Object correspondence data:
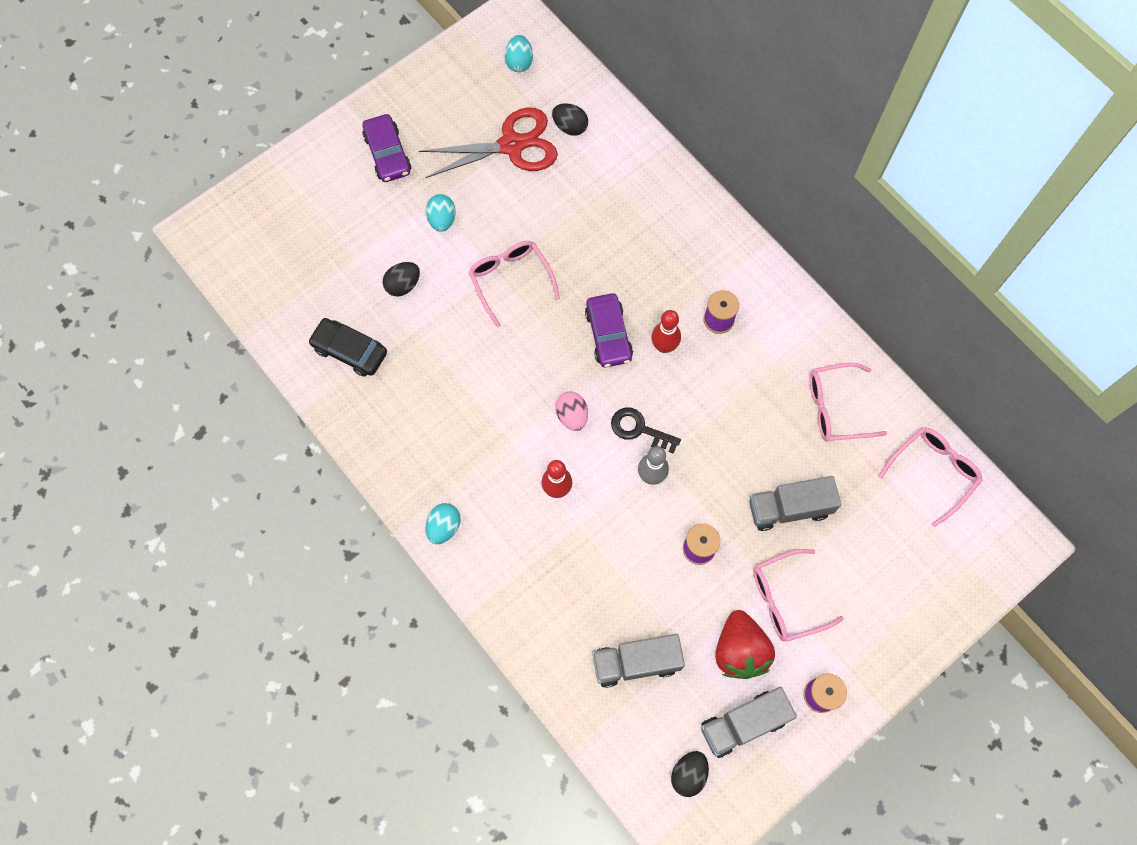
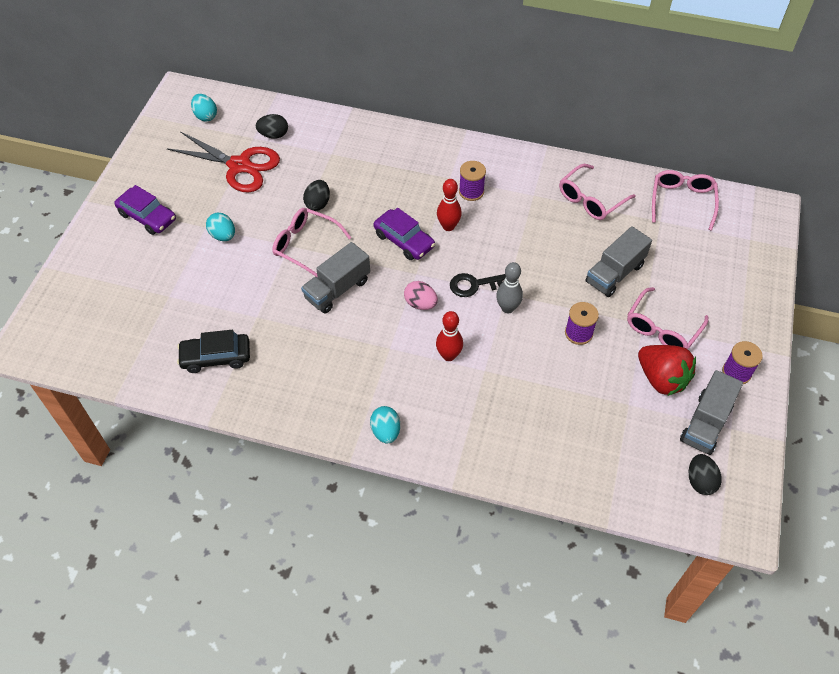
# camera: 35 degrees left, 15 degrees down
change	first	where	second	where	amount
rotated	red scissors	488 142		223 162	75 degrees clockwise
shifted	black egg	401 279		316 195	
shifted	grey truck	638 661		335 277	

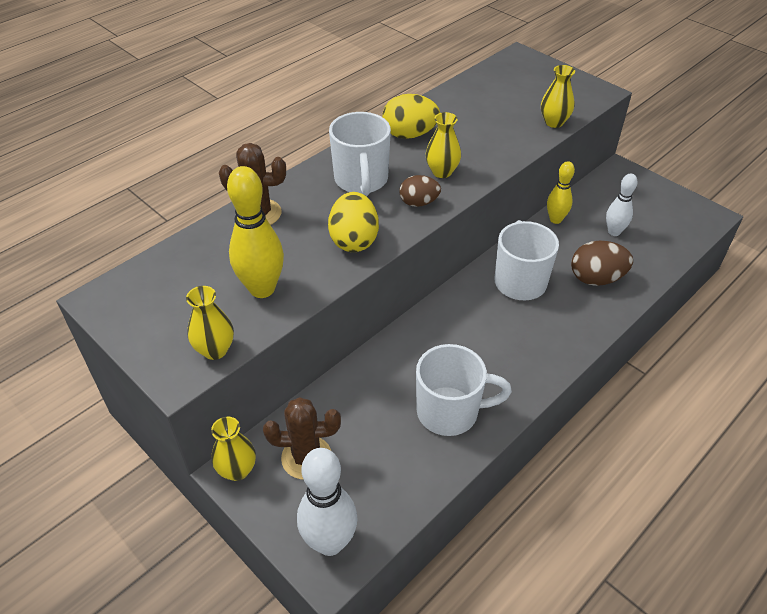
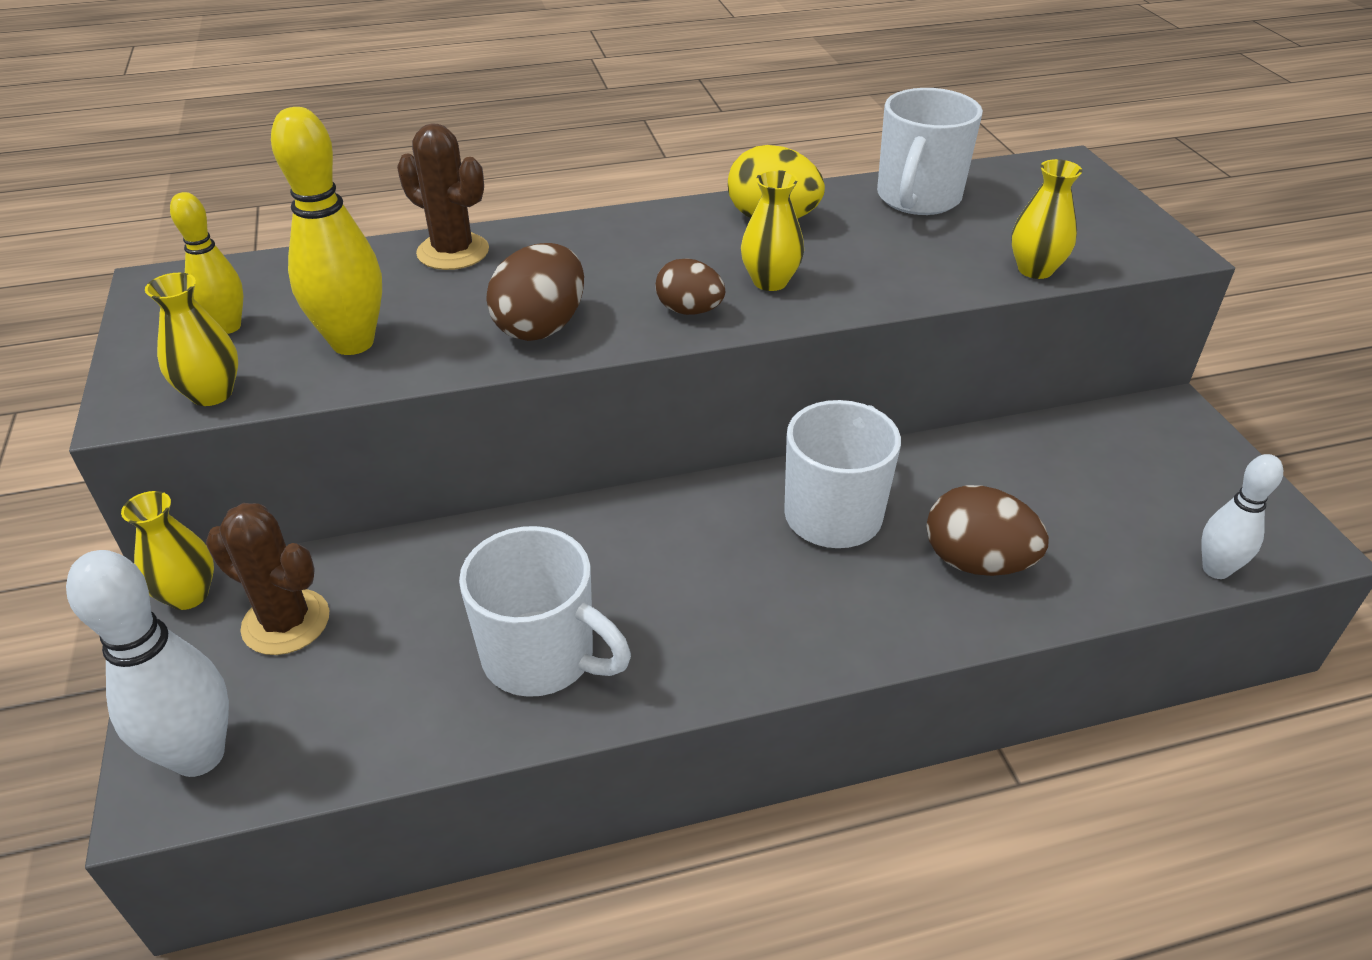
# camera: 30 degrees right, 5 degrees down
change	first	where	second	where	amount
shifted	white mug	360 154		930 151	
shifted	yellow bowling pin	561 192		206 263	
shifted	white bowling pin	622 205		1242 516	
repainted	yellow egg	353 222	brown egg	535 292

◆ Work task: The complete set of records should be written out again, pictures excluded.

◆ Answer section:
# camera: 35 degrees left, 15 degrees down
change	first	where	second	where	amount
rotated	red scissors	488 142		223 162	75 degrees clockwise
shifted	black egg	401 279		316 195	
shifted	grey truck	638 661		335 277	

# camera: 30 degrees right, 5 degrees down
change	first	where	second	where	amount
shifted	white mug	360 154		930 151	
shifted	yellow bowling pin	561 192		206 263	
shifted	white bowling pin	622 205		1242 516	
repainted	yellow egg	353 222	brown egg	535 292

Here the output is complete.